§ HOW TO COMPLETE THIS TASK
From the line containing "R4: 11k (VS, n3) -> 11k (n3, n7)" to the end of the data, retype every line exactly and nothing else. Drop the pictures.

[Change listing data]
══════

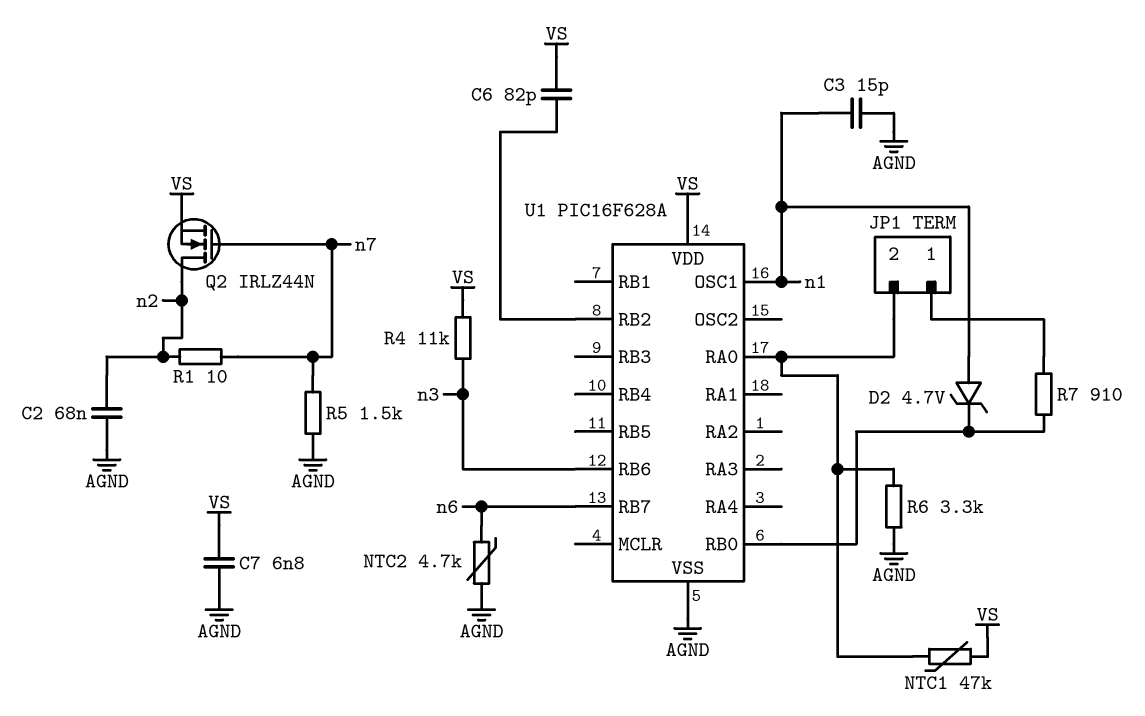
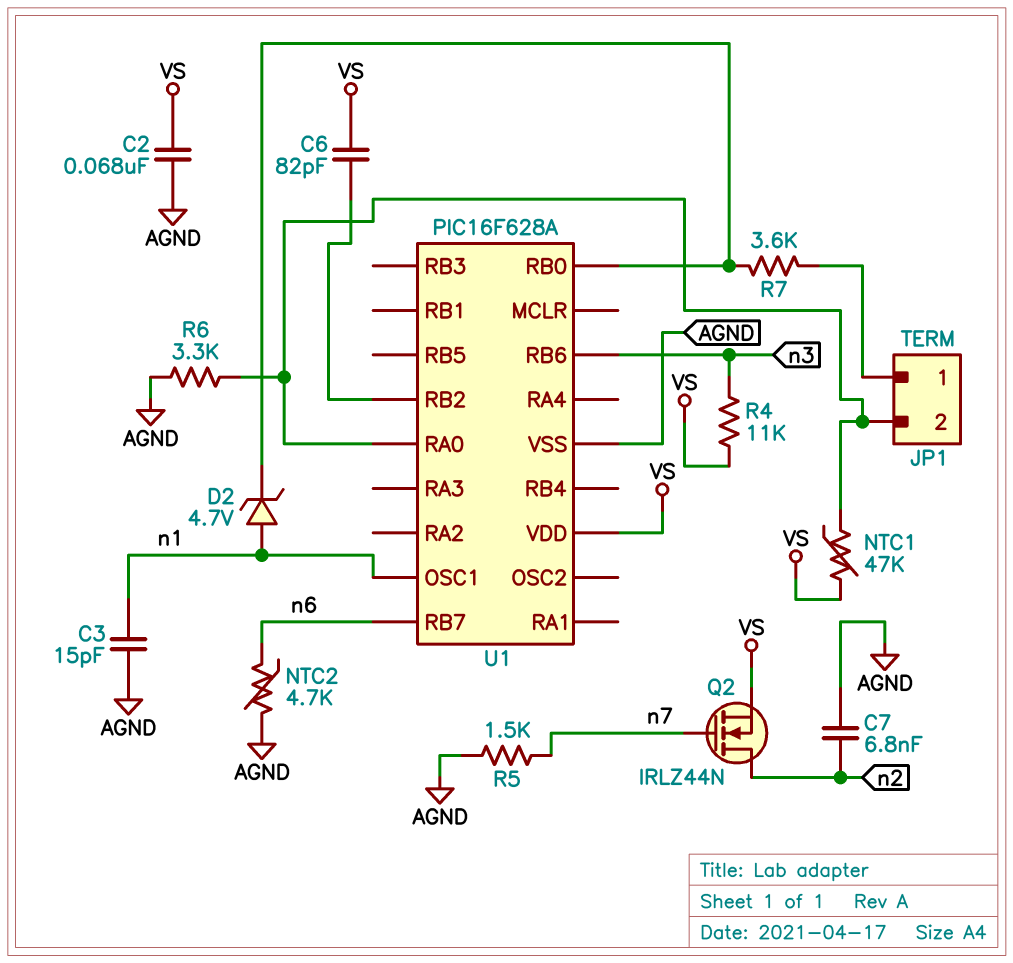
C2: 68nF (AGND, n2) -> 68nF (AGND, VS)
C7: 6.8nF (AGND, VS) -> 6.8nF (AGND, n2)
R1: 10 (n2, n7) -> none
R7: 910 (JP1/1, U1/RB0) -> 3.6k (JP1/1, U1/RB0)

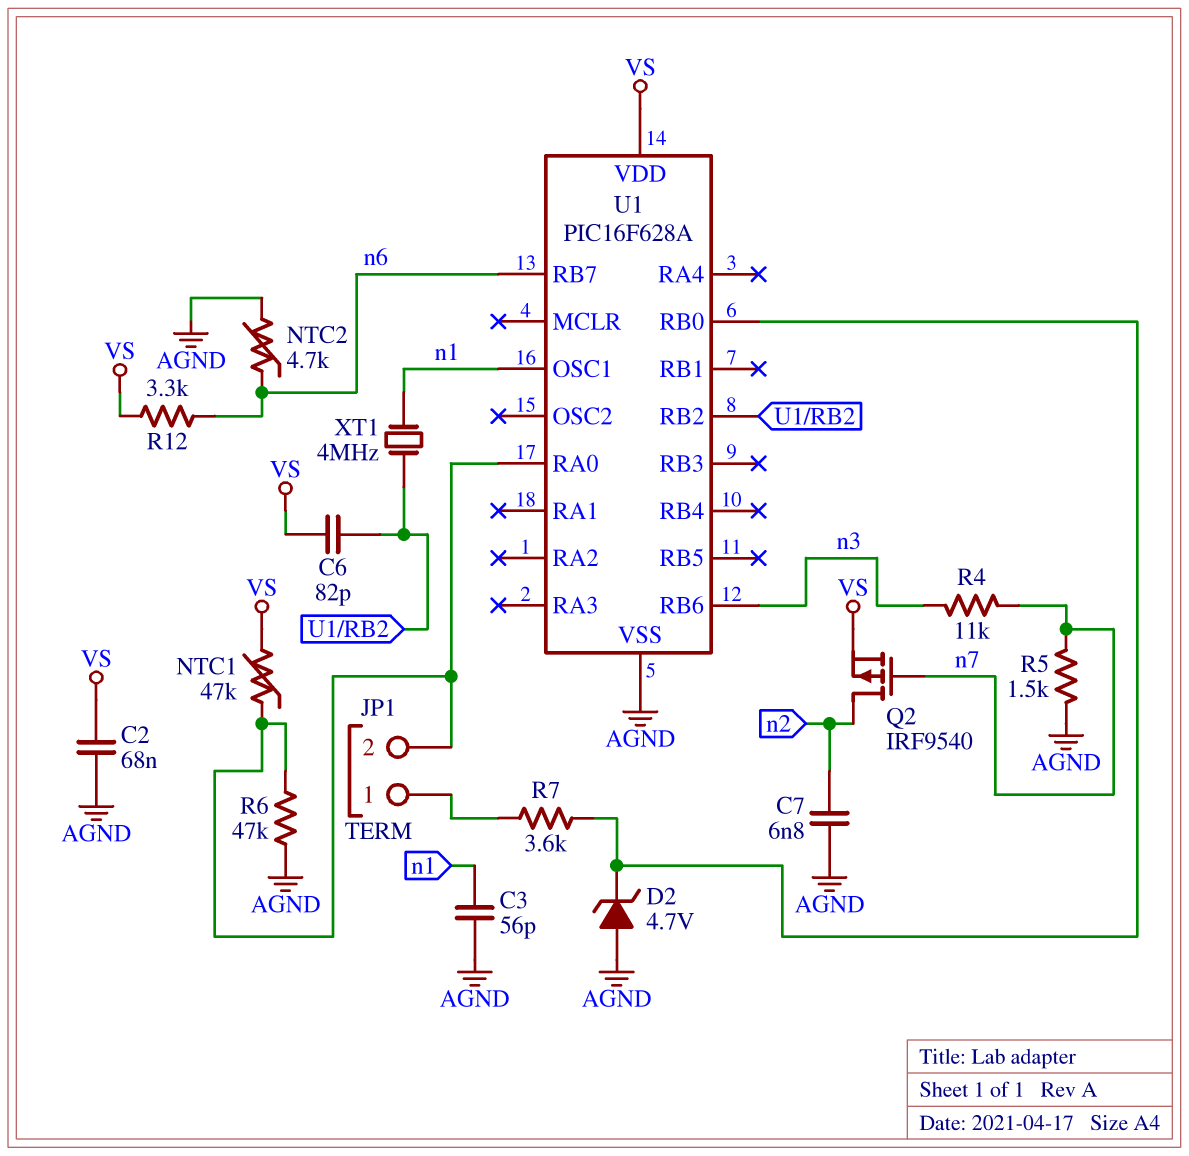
C3: 15pF (AGND, n1) -> 56pF (AGND, n1)
D2: zener 4.7V (A n1, K U1/RB0) -> zener 4.7V (A AGND, K U1/RB0)
Q2: NMOS IRLZ44N (G n7, D n2, S VS) -> PMOS IRF9540 (G n7, D n2, S VS)
R4: 11k (VS, n3) -> 11k (n3, n7)
R6: 3.3k (AGND, JP1/2) -> 47k (AGND, JP1/2)
R12: none -> 3.3k (VS, n6)
XT1: none -> 4MHz (U1/RB2, n1)

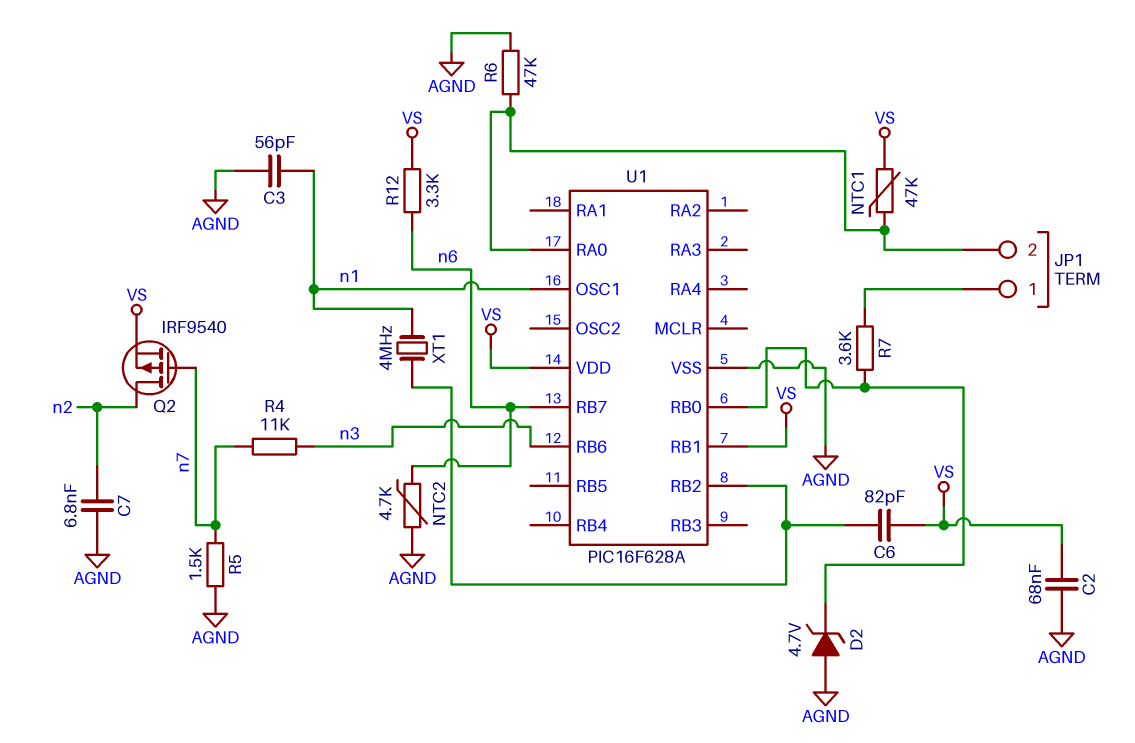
U1 pin RB1: none -> VS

══════

§ TASK OUTPUT
R4: 11k (VS, n3) -> 11k (n3, n7)
R6: 3.3k (AGND, JP1/2) -> 47k (AGND, JP1/2)
R12: none -> 3.3k (VS, n6)
XT1: none -> 4MHz (U1/RB2, n1)

U1 pin RB1: none -> VS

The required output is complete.